Write out exactly the lines from the one with "The camera went 160" through the last line of the data below, but not the pictures.

• MATERIAL PROVIDED
↓↓↓

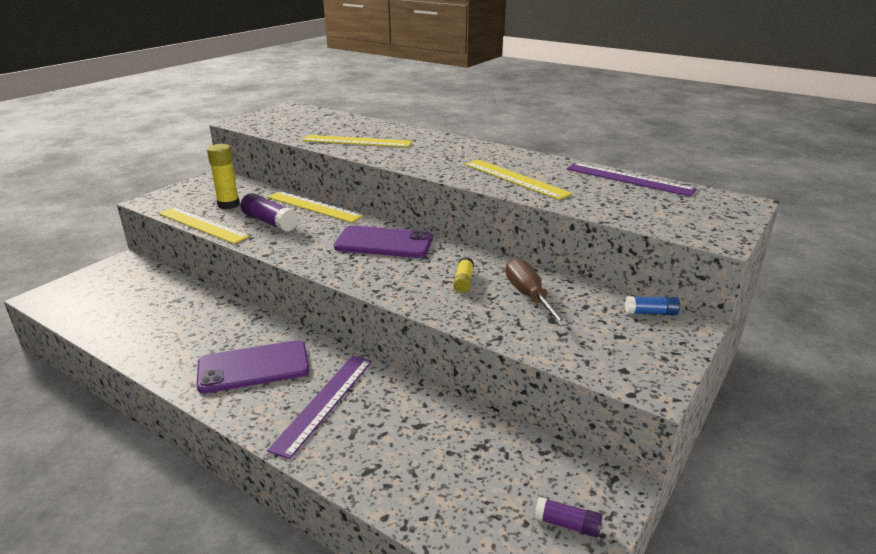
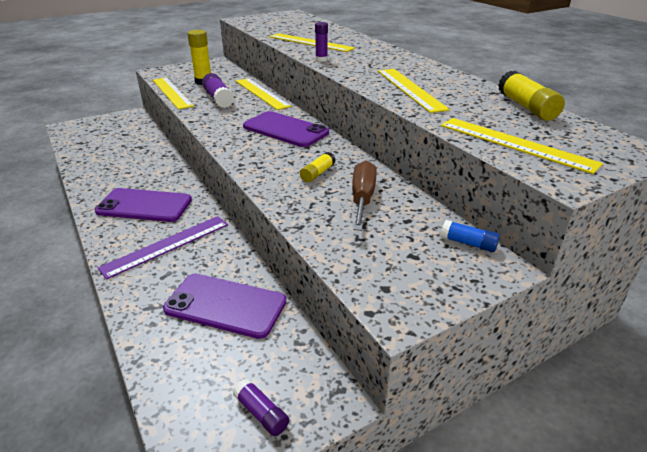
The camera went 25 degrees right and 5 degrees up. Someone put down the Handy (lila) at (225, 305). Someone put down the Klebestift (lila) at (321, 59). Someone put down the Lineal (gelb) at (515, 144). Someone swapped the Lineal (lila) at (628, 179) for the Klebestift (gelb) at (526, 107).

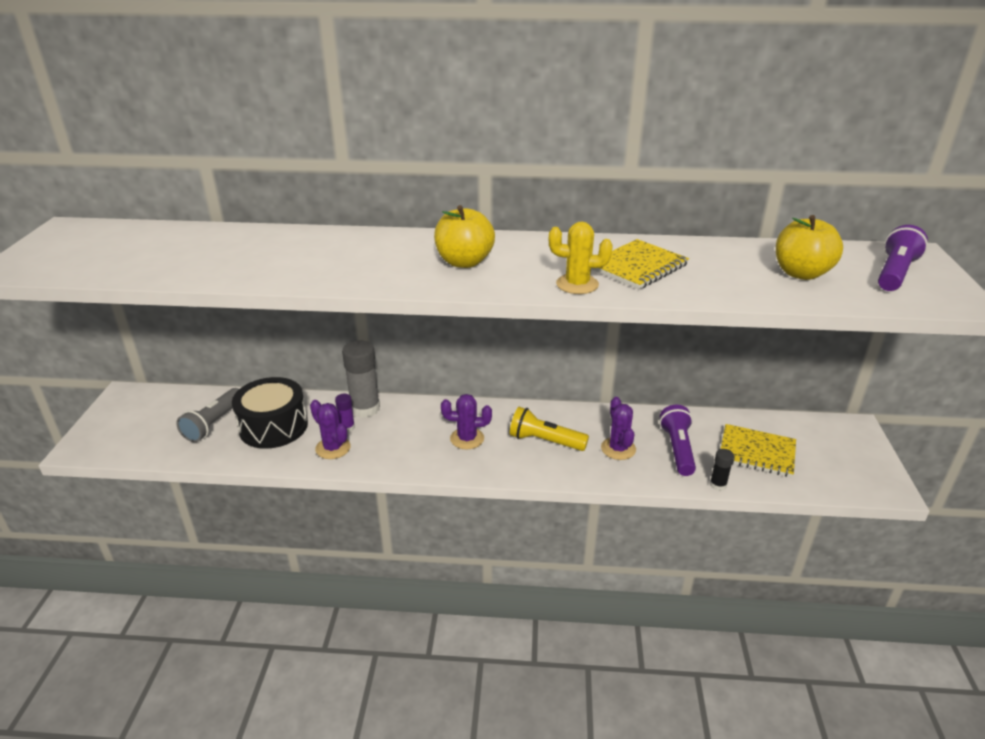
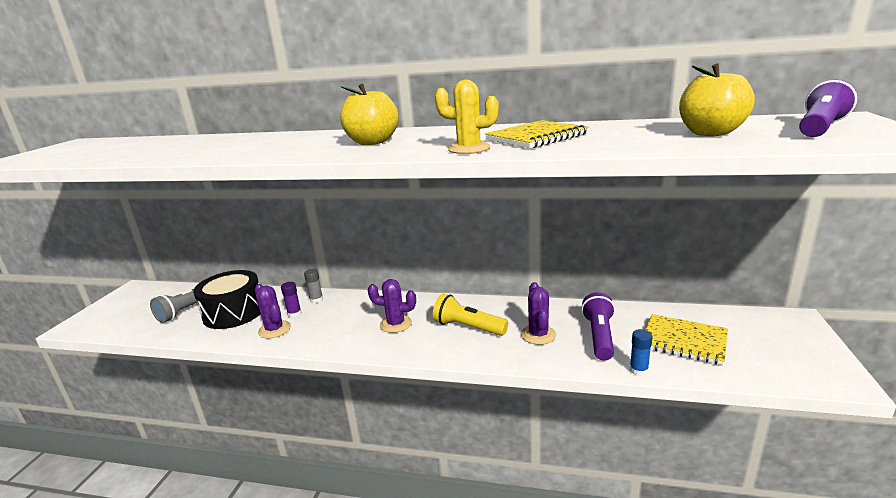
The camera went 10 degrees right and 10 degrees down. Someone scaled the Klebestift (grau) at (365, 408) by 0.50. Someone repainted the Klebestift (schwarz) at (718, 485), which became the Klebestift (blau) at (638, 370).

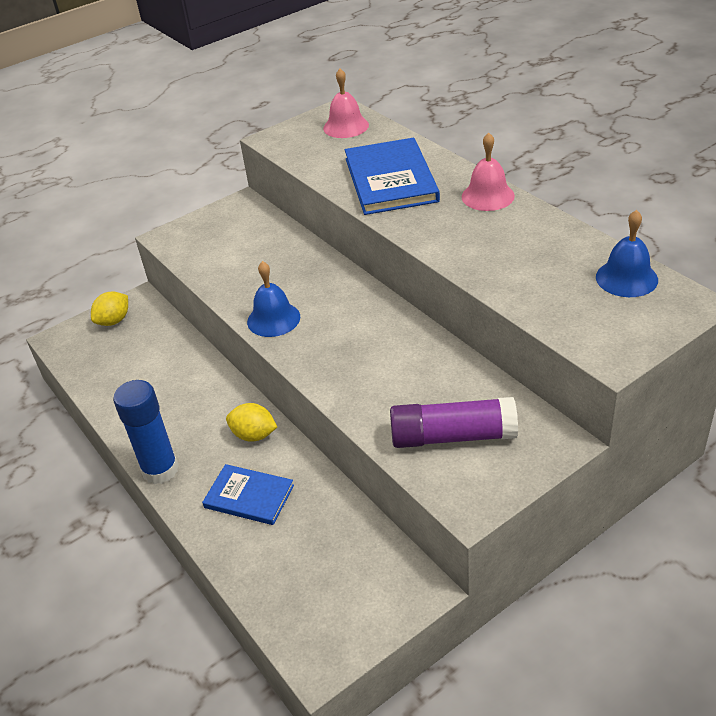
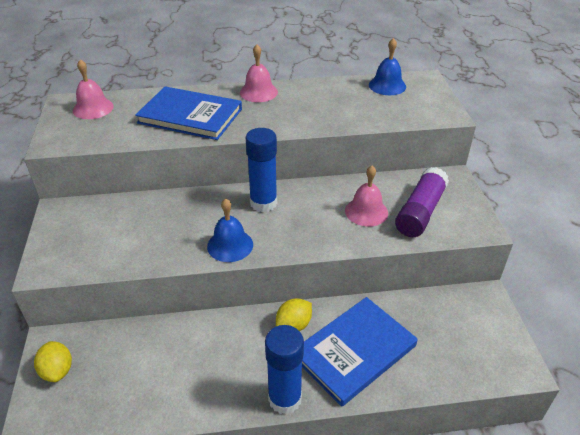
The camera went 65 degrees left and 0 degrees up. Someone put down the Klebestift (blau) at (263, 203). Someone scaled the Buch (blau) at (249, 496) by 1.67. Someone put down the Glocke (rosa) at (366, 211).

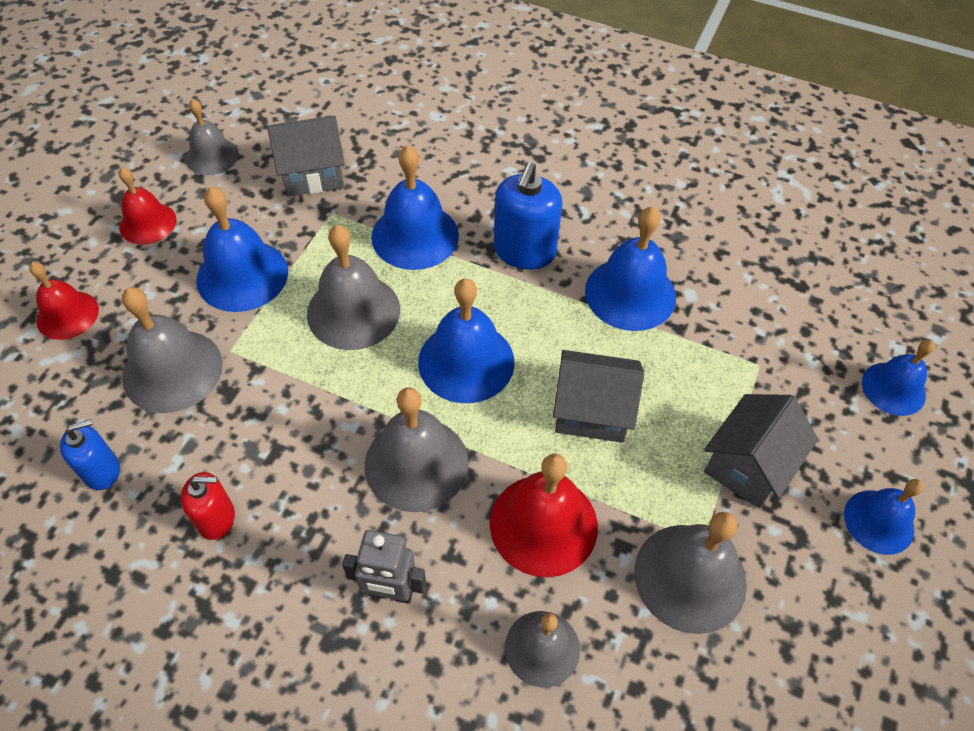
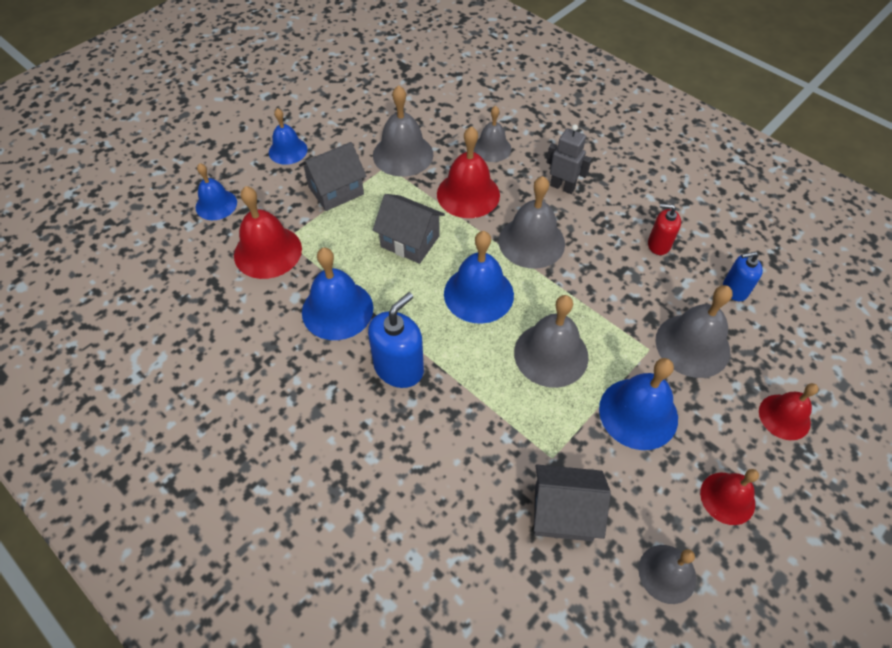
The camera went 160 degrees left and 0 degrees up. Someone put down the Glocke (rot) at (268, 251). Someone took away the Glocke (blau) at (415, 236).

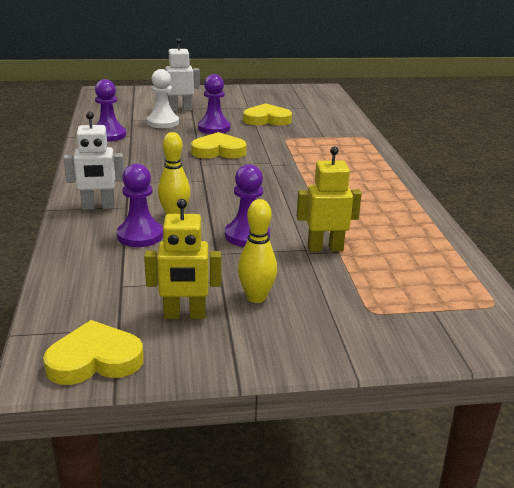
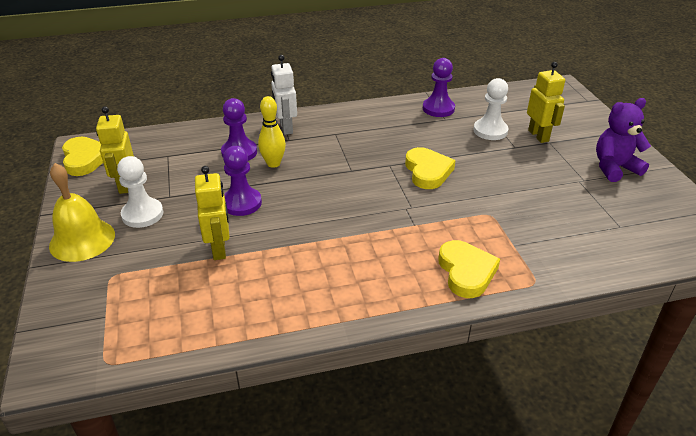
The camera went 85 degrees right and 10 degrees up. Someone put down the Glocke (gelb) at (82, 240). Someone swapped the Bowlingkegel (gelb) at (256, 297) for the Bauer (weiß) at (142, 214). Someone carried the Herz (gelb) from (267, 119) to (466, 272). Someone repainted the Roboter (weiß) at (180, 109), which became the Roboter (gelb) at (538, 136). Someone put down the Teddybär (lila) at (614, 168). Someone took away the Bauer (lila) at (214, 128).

↑↑↑

• PROBLEM SOLUTION
The camera went 160 degrees left and 0 degrees up. Someone put down the Glocke (rot) at (268, 251). Someone took away the Glocke (blau) at (415, 236).

The camera went 85 degrees right and 10 degrees up. Someone put down the Glocke (gelb) at (82, 240). Someone swapped the Bowlingkegel (gelb) at (256, 297) for the Bauer (weiß) at (142, 214). Someone carried the Herz (gelb) from (267, 119) to (466, 272). Someone repainted the Roboter (weiß) at (180, 109), which became the Roboter (gelb) at (538, 136). Someone put down the Teddybär (lila) at (614, 168). Someone took away the Bauer (lila) at (214, 128).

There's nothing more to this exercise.